Description of the task
In the records that follow, find the line with "R2: 82k (DGND, N_10) -> 82k (N_8, N_19)"; from there, retype every line exactly through the line with "TP2: test point (N_2) -> test point (N_17)", which also belongs to the answer.

Provided data

::::

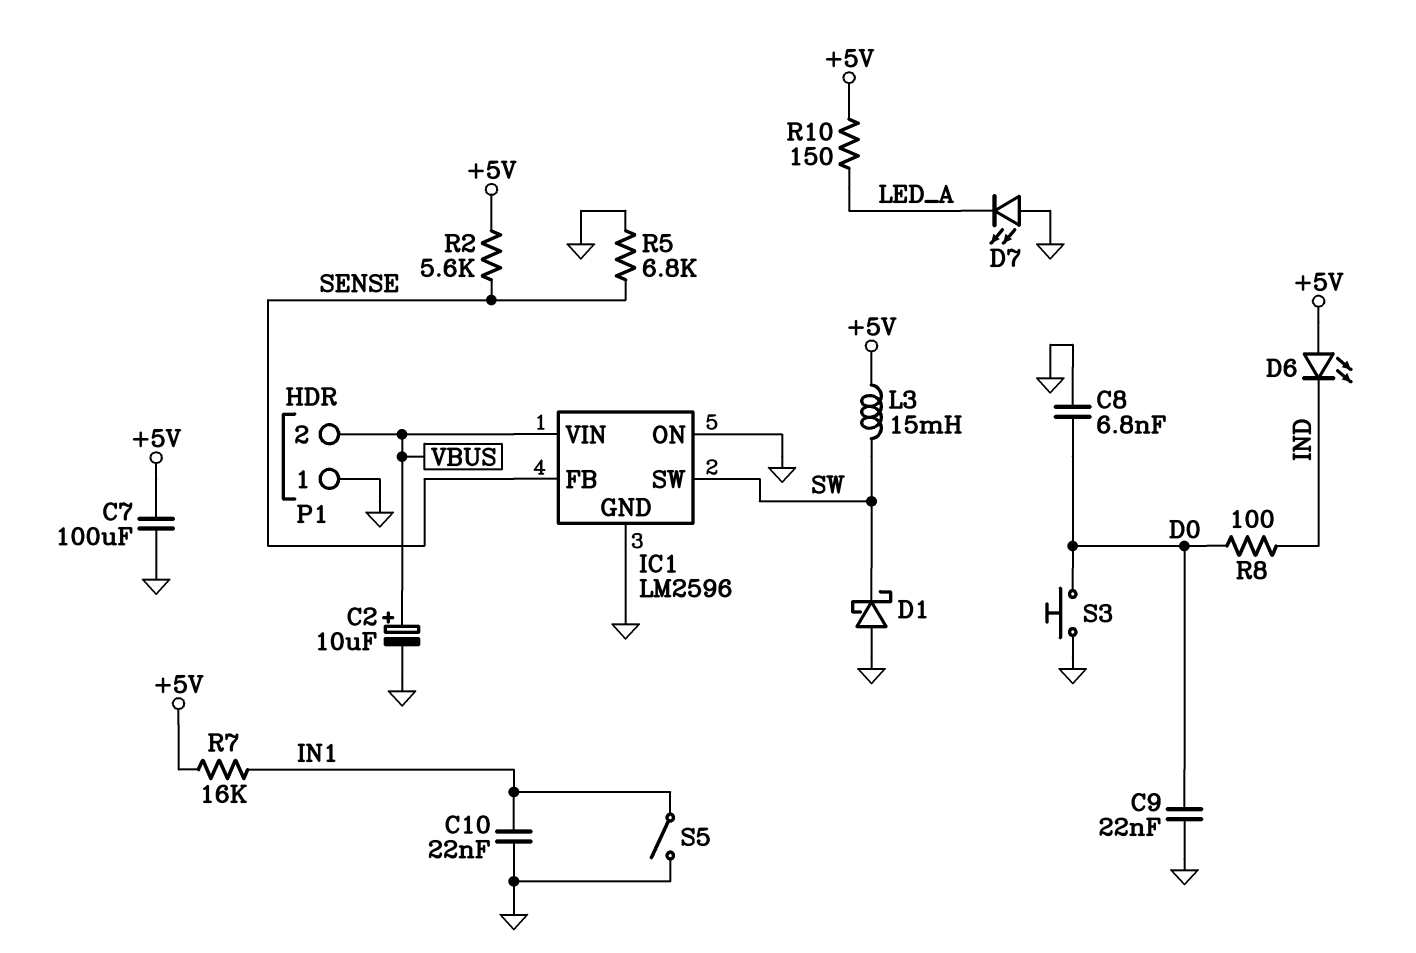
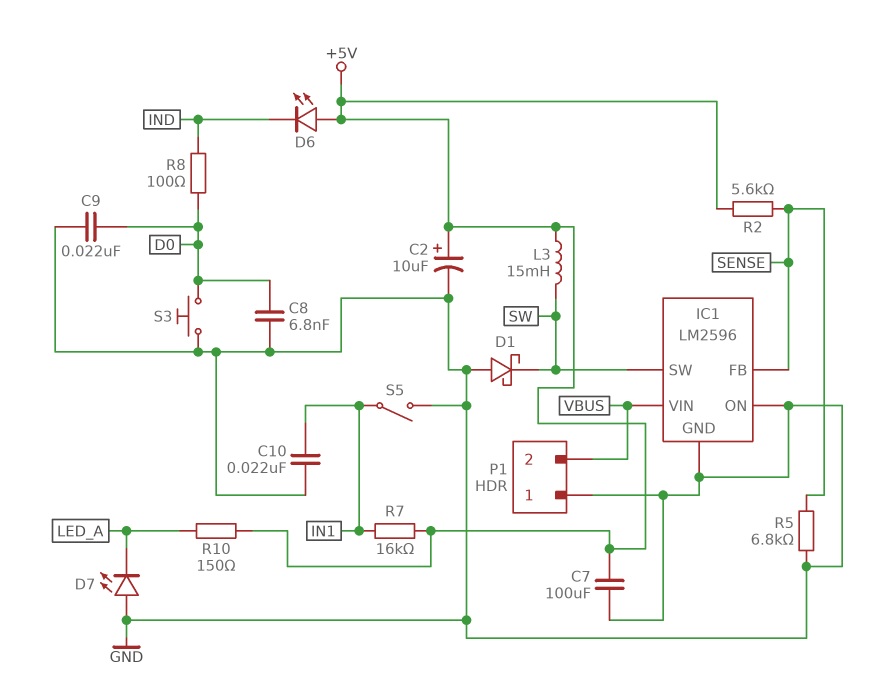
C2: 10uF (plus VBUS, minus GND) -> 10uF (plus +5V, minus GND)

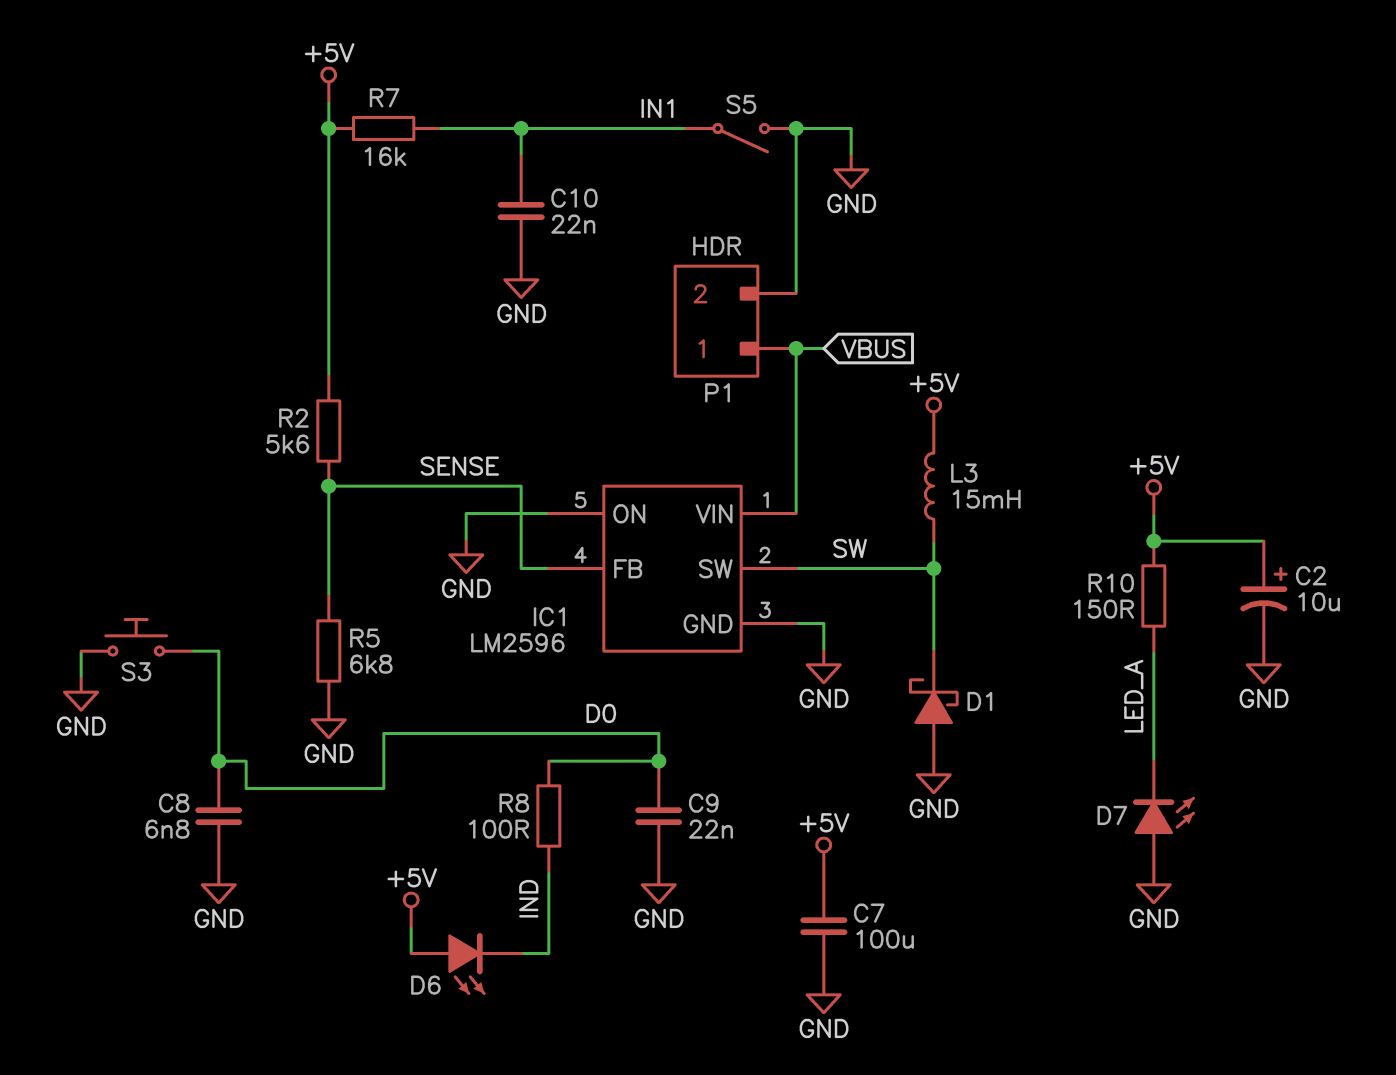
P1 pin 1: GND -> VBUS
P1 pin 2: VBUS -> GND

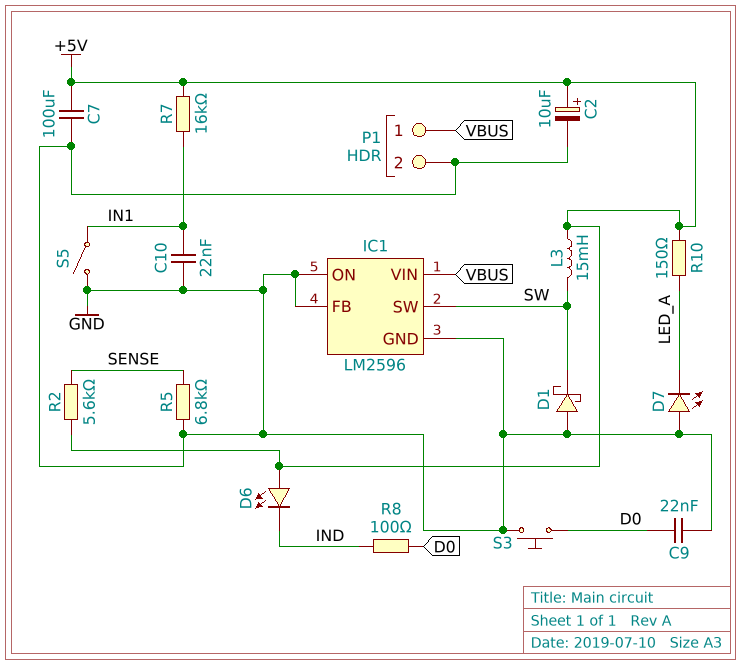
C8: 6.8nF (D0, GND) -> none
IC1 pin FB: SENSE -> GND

::::

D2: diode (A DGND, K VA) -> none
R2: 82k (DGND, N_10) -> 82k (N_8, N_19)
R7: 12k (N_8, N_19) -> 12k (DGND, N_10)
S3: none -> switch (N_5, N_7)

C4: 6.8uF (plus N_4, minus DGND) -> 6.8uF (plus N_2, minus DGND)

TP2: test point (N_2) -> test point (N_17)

::::

Your response
R2: 82k (DGND, N_10) -> 82k (N_8, N_19)
R7: 12k (N_8, N_19) -> 12k (DGND, N_10)
S3: none -> switch (N_5, N_7)

C4: 6.8uF (plus N_4, minus DGND) -> 6.8uF (plus N_2, minus DGND)

TP2: test point (N_2) -> test point (N_17)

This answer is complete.